DATA FOR PROCESSING =>
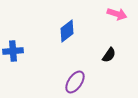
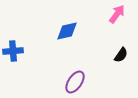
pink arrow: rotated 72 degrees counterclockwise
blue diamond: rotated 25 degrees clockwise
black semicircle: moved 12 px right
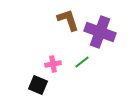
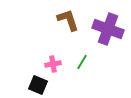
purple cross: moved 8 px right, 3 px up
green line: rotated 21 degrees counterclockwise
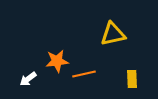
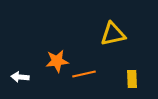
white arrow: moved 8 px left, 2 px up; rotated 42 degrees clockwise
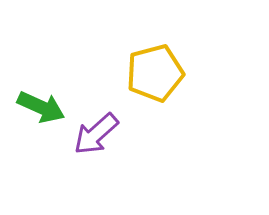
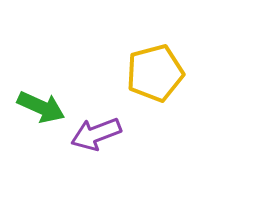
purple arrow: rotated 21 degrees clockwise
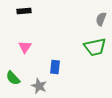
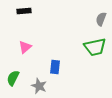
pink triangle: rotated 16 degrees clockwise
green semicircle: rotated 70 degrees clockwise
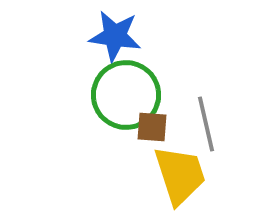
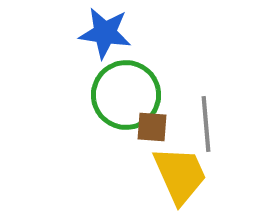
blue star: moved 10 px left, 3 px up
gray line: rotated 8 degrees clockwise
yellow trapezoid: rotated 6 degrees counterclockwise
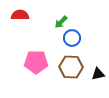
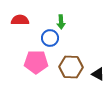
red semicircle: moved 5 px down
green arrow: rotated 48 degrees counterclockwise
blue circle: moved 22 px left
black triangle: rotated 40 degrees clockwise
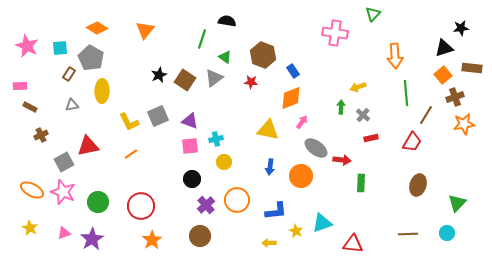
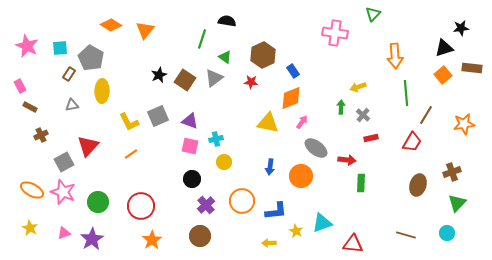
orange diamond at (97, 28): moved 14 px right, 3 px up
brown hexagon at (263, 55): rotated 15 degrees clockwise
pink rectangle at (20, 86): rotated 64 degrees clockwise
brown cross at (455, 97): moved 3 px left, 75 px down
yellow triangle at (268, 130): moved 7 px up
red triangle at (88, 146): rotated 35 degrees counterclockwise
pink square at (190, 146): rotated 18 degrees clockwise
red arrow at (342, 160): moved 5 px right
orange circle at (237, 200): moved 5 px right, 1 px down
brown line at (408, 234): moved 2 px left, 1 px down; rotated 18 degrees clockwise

WHAT TO PRODUCE => Using the records above, work out how many lines hold the string "brown"; answer with that number alone.

YOUR SOLUTION => 3